● **TRY IT**
Transcribe the listing below in its entirety.

● **GIVEN INFORMATION**
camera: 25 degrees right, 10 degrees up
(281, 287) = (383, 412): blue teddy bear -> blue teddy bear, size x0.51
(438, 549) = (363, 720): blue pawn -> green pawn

● **REPLY**
camera: 25 degrees right, 10 degrees up
(281, 287) = (383, 412): blue teddy bear -> blue teddy bear, size x0.51
(438, 549) = (363, 720): blue pawn -> green pawn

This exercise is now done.